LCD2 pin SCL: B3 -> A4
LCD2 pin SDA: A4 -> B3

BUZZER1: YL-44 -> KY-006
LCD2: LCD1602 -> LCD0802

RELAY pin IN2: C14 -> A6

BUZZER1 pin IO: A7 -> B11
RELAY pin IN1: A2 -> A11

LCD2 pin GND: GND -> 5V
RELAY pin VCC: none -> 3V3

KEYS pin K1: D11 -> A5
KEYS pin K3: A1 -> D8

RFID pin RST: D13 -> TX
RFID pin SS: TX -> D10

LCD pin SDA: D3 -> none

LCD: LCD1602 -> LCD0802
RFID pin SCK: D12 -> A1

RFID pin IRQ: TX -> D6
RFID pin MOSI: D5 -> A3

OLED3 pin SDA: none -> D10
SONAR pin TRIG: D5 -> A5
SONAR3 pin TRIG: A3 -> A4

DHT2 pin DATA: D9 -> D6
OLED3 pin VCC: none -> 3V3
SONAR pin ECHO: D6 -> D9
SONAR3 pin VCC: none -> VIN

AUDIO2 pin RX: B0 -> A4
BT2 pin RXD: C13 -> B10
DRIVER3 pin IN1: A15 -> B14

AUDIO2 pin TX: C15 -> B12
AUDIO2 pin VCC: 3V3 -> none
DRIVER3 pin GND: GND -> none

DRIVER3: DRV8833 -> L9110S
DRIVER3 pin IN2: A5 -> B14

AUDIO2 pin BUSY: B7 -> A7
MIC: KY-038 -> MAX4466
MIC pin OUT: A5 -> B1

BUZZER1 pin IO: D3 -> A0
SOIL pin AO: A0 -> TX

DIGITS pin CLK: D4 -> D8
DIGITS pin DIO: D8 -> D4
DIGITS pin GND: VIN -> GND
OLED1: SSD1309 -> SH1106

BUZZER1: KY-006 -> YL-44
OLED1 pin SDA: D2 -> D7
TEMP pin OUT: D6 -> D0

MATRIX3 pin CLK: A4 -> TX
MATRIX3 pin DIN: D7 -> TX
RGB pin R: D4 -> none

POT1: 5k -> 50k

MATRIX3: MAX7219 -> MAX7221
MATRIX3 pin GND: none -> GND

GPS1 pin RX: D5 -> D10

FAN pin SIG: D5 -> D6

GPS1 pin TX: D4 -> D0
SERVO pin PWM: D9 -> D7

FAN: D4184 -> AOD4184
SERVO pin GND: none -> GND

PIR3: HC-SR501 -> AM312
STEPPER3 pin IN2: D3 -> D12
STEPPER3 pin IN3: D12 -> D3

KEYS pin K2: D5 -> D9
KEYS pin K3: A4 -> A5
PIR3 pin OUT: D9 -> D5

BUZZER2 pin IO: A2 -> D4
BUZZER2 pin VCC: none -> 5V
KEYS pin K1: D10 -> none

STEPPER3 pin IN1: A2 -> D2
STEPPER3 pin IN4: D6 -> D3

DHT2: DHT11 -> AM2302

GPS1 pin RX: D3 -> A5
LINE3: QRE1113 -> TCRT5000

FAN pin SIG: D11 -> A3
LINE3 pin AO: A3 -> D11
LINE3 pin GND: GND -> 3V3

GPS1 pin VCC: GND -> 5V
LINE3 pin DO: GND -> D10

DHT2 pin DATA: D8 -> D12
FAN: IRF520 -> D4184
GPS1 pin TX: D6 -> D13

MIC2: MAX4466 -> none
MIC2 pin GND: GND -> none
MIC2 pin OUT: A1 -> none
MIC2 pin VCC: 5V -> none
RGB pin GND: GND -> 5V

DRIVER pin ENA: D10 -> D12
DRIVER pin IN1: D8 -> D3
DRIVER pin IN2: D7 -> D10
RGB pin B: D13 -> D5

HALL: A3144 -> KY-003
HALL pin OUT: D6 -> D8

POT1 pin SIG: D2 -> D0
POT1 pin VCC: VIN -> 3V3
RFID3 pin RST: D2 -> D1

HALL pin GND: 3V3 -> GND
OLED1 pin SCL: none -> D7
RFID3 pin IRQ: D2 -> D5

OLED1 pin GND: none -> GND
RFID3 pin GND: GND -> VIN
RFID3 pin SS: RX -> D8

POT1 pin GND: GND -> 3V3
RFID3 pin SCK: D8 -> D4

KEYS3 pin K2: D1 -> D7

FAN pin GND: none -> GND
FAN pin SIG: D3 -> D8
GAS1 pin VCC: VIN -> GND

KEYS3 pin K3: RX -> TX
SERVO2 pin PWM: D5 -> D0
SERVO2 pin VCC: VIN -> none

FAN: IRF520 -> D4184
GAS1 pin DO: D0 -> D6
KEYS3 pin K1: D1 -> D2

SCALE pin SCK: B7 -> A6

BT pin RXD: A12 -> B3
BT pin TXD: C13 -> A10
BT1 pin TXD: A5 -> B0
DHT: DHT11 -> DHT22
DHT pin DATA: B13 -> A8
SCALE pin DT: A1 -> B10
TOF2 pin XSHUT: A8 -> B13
· · · · · · ·
> WORK TO COMPLETE:
Please return only the lines above, starting at the line that has "KEYS pin K2: D5 -> D9" and ending at the line that has "GPS1 pin VCC: GND -> 5V", keeping both and leaving each one unchanged.

> ANSWER AREA:
KEYS pin K2: D5 -> D9
KEYS pin K3: A4 -> A5
PIR3 pin OUT: D9 -> D5

BUZZER2 pin IO: A2 -> D4
BUZZER2 pin VCC: none -> 5V
KEYS pin K1: D10 -> none

STEPPER3 pin IN1: A2 -> D2
STEPPER3 pin IN4: D6 -> D3

DHT2: DHT11 -> AM2302

GPS1 pin RX: D3 -> A5
LINE3: QRE1113 -> TCRT5000

FAN pin SIG: D11 -> A3
LINE3 pin AO: A3 -> D11
LINE3 pin GND: GND -> 3V3

GPS1 pin VCC: GND -> 5V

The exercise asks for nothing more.